[PROVIDED DATA — start]

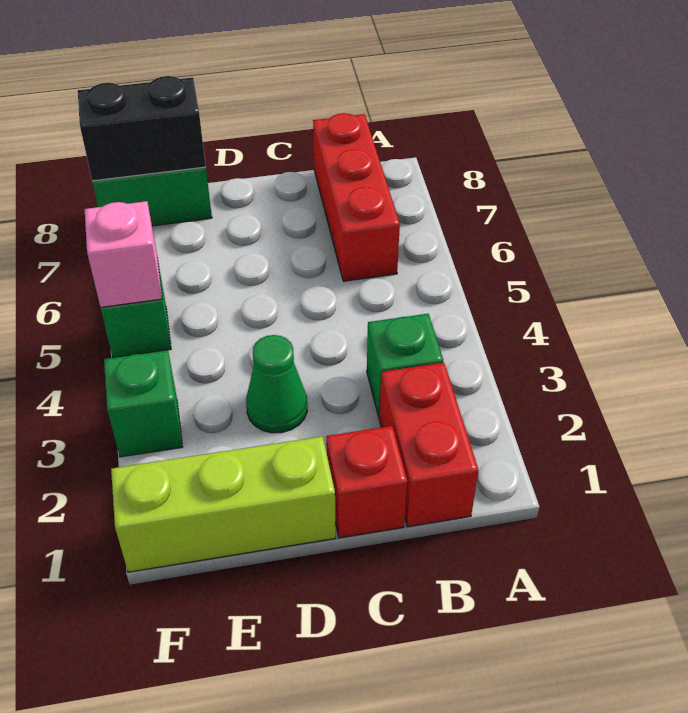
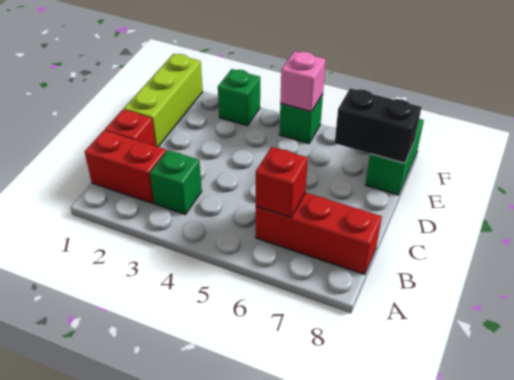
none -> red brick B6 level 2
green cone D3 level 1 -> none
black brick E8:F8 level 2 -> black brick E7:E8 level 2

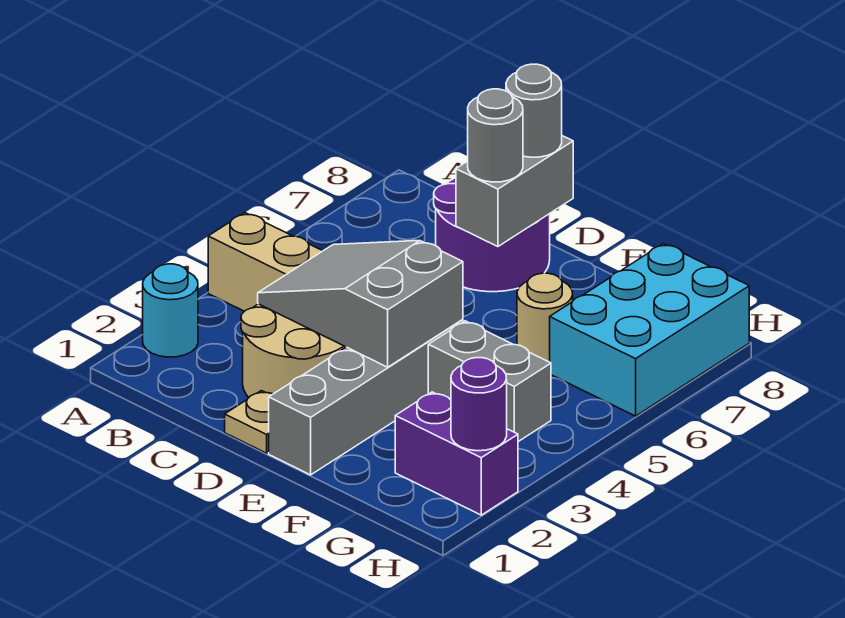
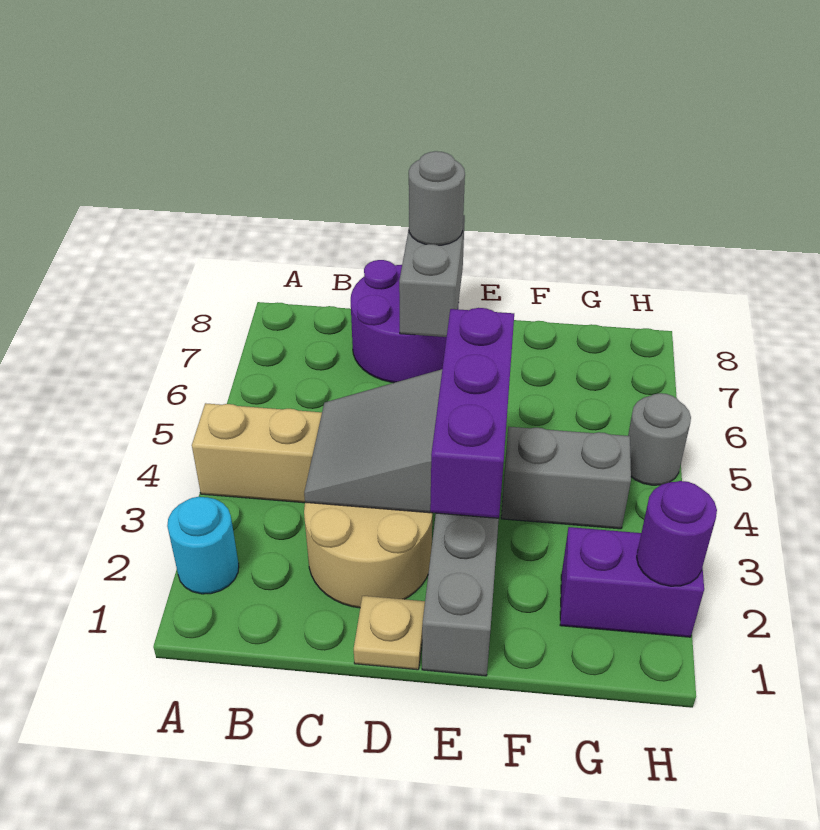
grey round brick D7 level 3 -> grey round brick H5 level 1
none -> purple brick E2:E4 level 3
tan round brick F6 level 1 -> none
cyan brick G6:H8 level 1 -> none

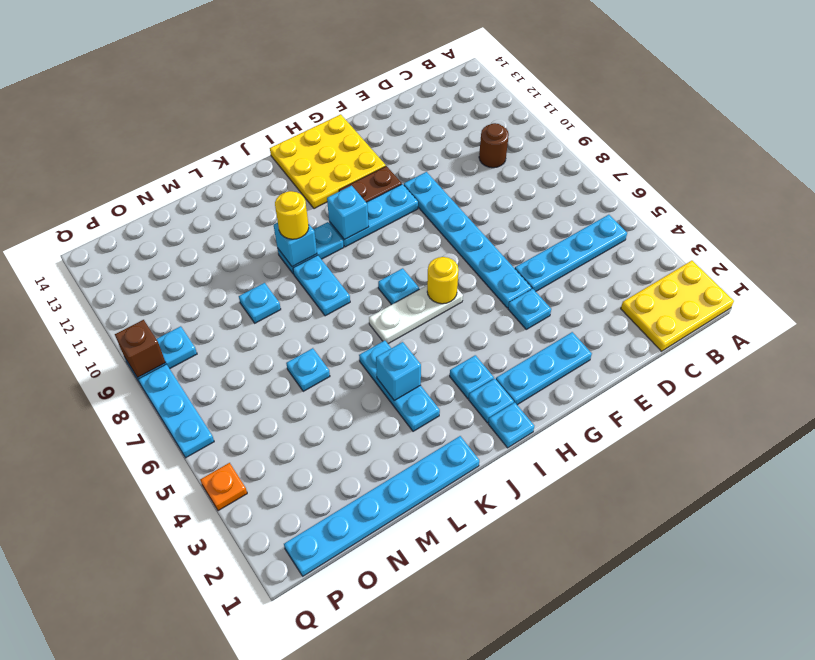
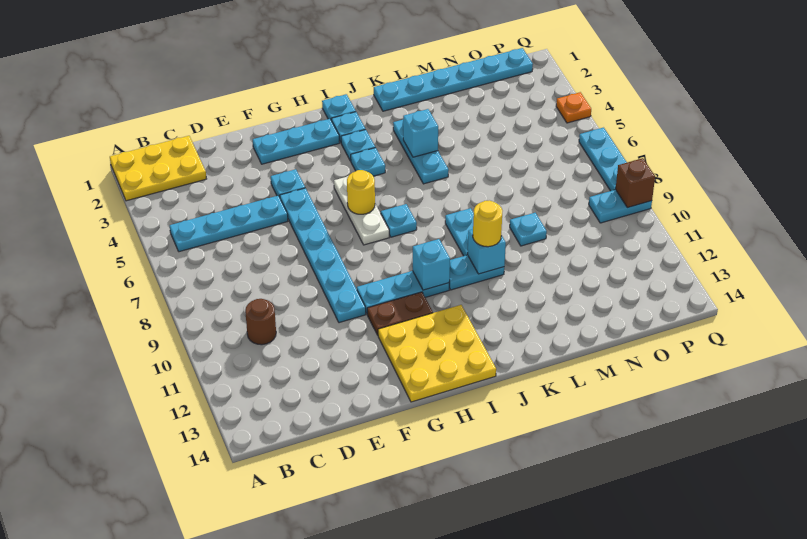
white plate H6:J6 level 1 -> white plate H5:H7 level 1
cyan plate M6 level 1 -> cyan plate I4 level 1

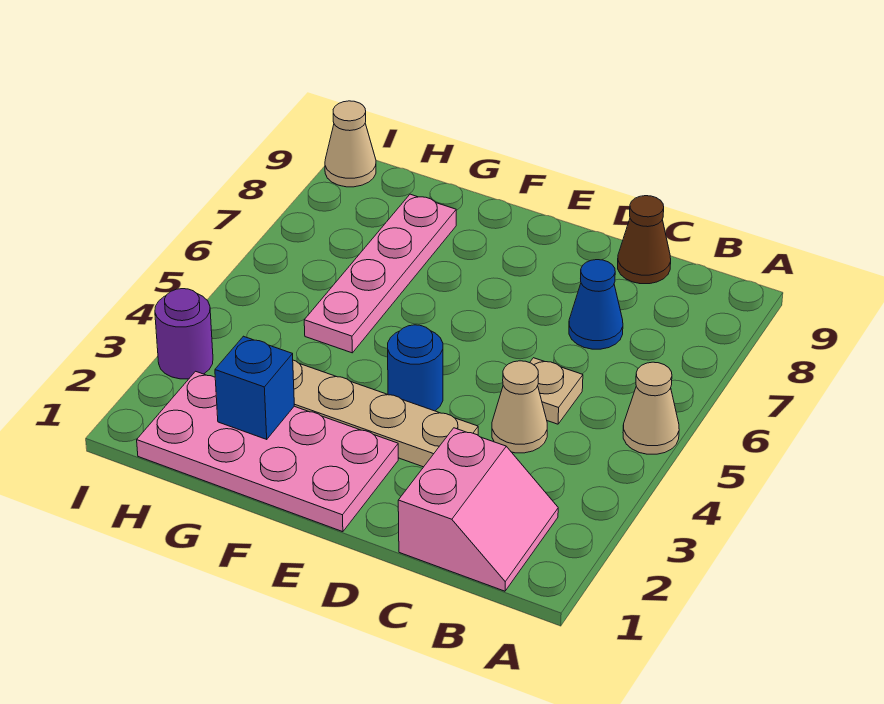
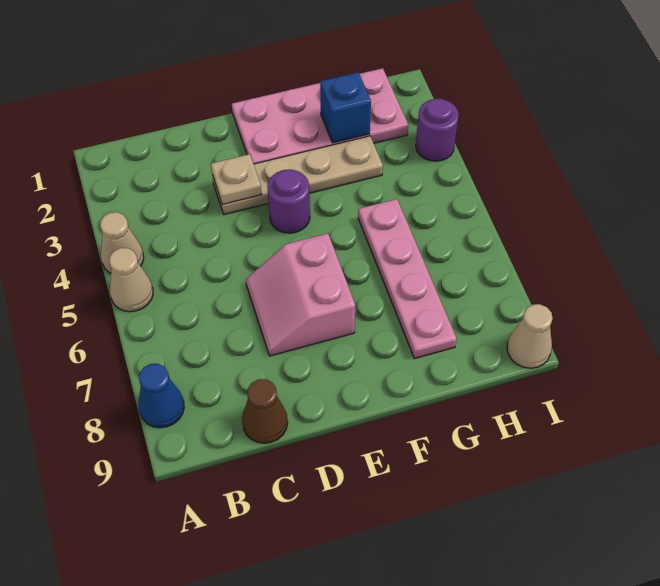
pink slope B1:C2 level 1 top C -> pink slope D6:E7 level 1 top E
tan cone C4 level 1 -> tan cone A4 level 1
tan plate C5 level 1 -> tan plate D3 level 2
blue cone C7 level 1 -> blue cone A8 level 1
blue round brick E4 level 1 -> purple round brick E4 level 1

[PROVIDED DATA — finish]

- [DIRECTIONS] Report the tally of lines in the material holding "round", and add nothing to it.

- [REPLY TO THE EXERCISE] 3